━━ Data provided

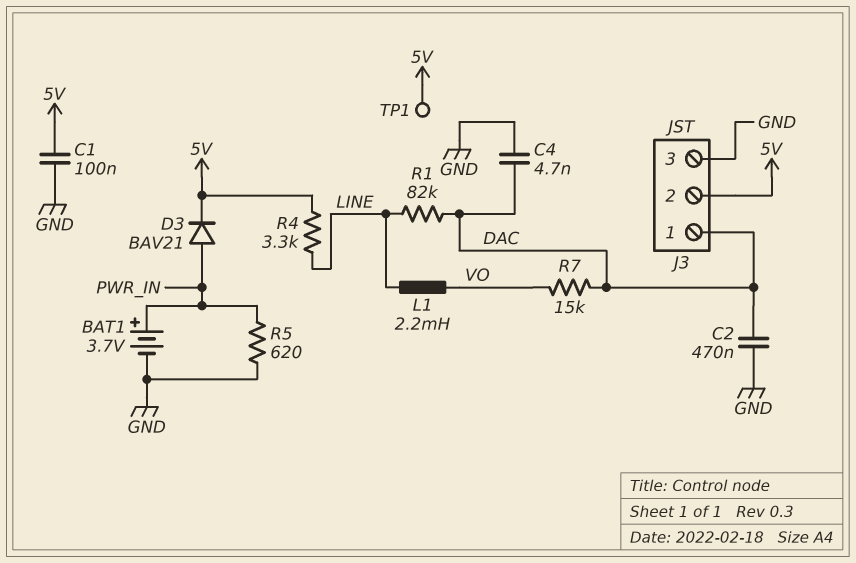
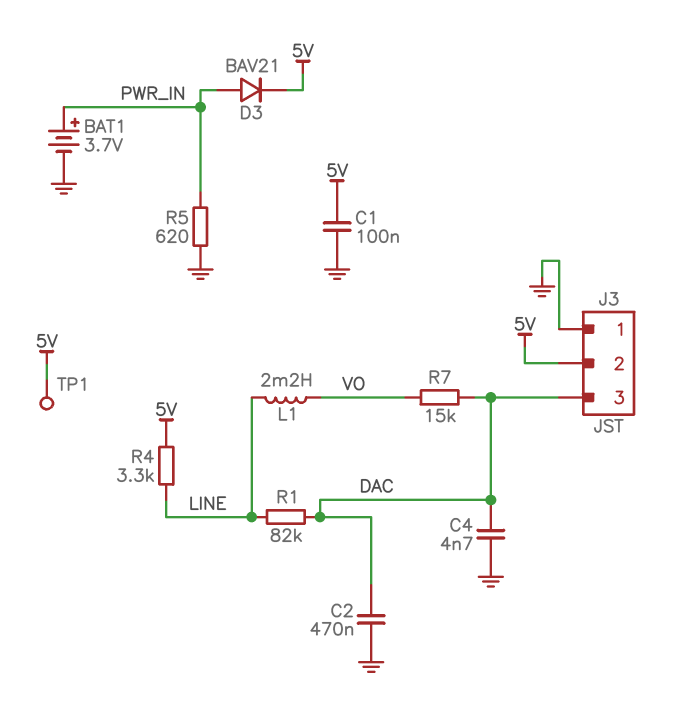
J3 pin 1: DAC -> GND
J3 pin 3: GND -> DAC

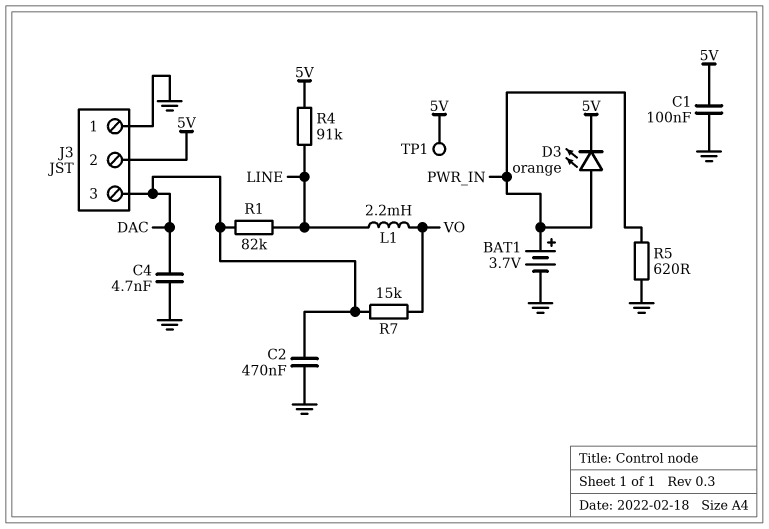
D3: diode BAV21 (A PWR_IN, K 5V) -> LED orange (A PWR_IN, K 5V)
R4: 3.3k (5V, LINE) -> 91k (5V, LINE)

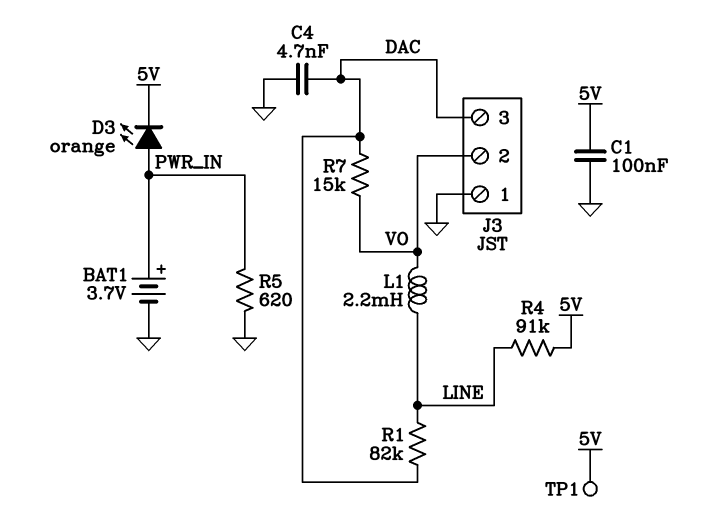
C2: 470nF (DAC, GND) -> none
J3 pin 2: 5V -> VO

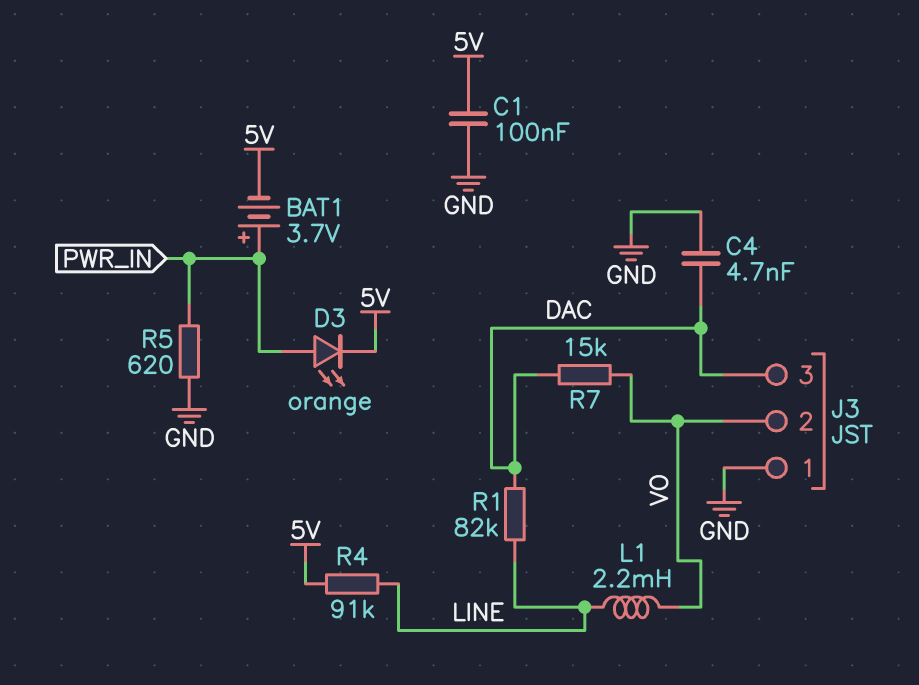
BAT1: 3.7V (plus PWR_IN, minus GND) -> 3.7V (plus PWR_IN, minus 5V)
TP1: test point (5V) -> none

━━━━

#### Prompt:
Find the string "none" in the records, then copy each line where it occurs.

#### Solution to this problem:
C2: 470nF (DAC, GND) -> none
TP1: test point (5V) -> none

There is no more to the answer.